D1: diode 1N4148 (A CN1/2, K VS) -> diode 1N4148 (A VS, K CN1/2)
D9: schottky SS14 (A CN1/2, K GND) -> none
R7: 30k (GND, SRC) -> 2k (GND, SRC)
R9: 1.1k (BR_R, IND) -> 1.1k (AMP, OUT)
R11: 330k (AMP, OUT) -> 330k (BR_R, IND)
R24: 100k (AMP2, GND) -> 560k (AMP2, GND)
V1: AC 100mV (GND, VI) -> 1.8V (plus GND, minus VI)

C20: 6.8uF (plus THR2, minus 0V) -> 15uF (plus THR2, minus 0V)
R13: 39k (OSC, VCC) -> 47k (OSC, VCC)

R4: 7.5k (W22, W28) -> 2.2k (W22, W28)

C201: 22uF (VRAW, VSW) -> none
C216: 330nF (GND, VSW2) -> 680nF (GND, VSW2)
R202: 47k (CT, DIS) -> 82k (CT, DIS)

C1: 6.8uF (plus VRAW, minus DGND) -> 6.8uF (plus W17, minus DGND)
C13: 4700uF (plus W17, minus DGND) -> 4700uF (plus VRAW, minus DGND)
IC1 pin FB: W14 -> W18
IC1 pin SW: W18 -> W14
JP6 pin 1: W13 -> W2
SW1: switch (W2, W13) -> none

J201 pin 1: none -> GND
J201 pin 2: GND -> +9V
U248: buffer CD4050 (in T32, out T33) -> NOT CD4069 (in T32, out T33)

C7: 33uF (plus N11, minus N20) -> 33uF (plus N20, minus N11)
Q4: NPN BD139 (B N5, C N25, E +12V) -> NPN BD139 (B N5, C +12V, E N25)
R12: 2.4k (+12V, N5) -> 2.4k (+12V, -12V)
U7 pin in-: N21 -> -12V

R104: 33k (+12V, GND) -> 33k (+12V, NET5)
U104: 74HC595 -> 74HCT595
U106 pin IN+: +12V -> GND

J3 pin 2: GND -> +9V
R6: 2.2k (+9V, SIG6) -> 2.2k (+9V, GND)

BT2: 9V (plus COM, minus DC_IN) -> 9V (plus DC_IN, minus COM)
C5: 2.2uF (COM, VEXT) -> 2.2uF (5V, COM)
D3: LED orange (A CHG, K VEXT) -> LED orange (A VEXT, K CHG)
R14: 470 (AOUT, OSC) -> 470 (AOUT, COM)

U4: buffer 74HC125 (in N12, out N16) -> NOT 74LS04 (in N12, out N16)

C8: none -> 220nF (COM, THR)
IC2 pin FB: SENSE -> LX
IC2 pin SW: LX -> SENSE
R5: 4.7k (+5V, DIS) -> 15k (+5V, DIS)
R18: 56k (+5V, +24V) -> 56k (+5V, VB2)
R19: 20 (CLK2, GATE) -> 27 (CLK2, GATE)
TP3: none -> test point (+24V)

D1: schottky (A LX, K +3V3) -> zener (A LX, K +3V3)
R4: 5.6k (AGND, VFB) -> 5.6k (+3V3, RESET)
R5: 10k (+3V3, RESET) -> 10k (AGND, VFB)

[Exercise prompt] All of the data above is to be given again, word for word.

[Answer]
D1: diode 1N4148 (A CN1/2, K VS) -> diode 1N4148 (A VS, K CN1/2)
D9: schottky SS14 (A CN1/2, K GND) -> none
R7: 30k (GND, SRC) -> 2k (GND, SRC)
R9: 1.1k (BR_R, IND) -> 1.1k (AMP, OUT)
R11: 330k (AMP, OUT) -> 330k (BR_R, IND)
R24: 100k (AMP2, GND) -> 560k (AMP2, GND)
V1: AC 100mV (GND, VI) -> 1.8V (plus GND, minus VI)

C20: 6.8uF (plus THR2, minus 0V) -> 15uF (plus THR2, minus 0V)
R13: 39k (OSC, VCC) -> 47k (OSC, VCC)

R4: 7.5k (W22, W28) -> 2.2k (W22, W28)

C201: 22uF (VRAW, VSW) -> none
C216: 330nF (GND, VSW2) -> 680nF (GND, VSW2)
R202: 47k (CT, DIS) -> 82k (CT, DIS)

C1: 6.8uF (plus VRAW, minus DGND) -> 6.8uF (plus W17, minus DGND)
C13: 4700uF (plus W17, minus DGND) -> 4700uF (plus VRAW, minus DGND)
IC1 pin FB: W14 -> W18
IC1 pin SW: W18 -> W14
JP6 pin 1: W13 -> W2
SW1: switch (W2, W13) -> none

J201 pin 1: none -> GND
J201 pin 2: GND -> +9V
U248: buffer CD4050 (in T32, out T33) -> NOT CD4069 (in T32, out T33)

C7: 33uF (plus N11, minus N20) -> 33uF (plus N20, minus N11)
Q4: NPN BD139 (B N5, C N25, E +12V) -> NPN BD139 (B N5, C +12V, E N25)
R12: 2.4k (+12V, N5) -> 2.4k (+12V, -12V)
U7 pin in-: N21 -> -12V

R104: 33k (+12V, GND) -> 33k (+12V, NET5)
U104: 74HC595 -> 74HCT595
U106 pin IN+: +12V -> GND

J3 pin 2: GND -> +9V
R6: 2.2k (+9V, SIG6) -> 2.2k (+9V, GND)

BT2: 9V (plus COM, minus DC_IN) -> 9V (plus DC_IN, minus COM)
C5: 2.2uF (COM, VEXT) -> 2.2uF (5V, COM)
D3: LED orange (A CHG, K VEXT) -> LED orange (A VEXT, K CHG)
R14: 470 (AOUT, OSC) -> 470 (AOUT, COM)

U4: buffer 74HC125 (in N12, out N16) -> NOT 74LS04 (in N12, out N16)

C8: none -> 220nF (COM, THR)
IC2 pin FB: SENSE -> LX
IC2 pin SW: LX -> SENSE
R5: 4.7k (+5V, DIS) -> 15k (+5V, DIS)
R18: 56k (+5V, +24V) -> 56k (+5V, VB2)
R19: 20 (CLK2, GATE) -> 27 (CLK2, GATE)
TP3: none -> test point (+24V)

D1: schottky (A LX, K +3V3) -> zener (A LX, K +3V3)
R4: 5.6k (AGND, VFB) -> 5.6k (+3V3, RESET)
R5: 10k (+3V3, RESET) -> 10k (AGND, VFB)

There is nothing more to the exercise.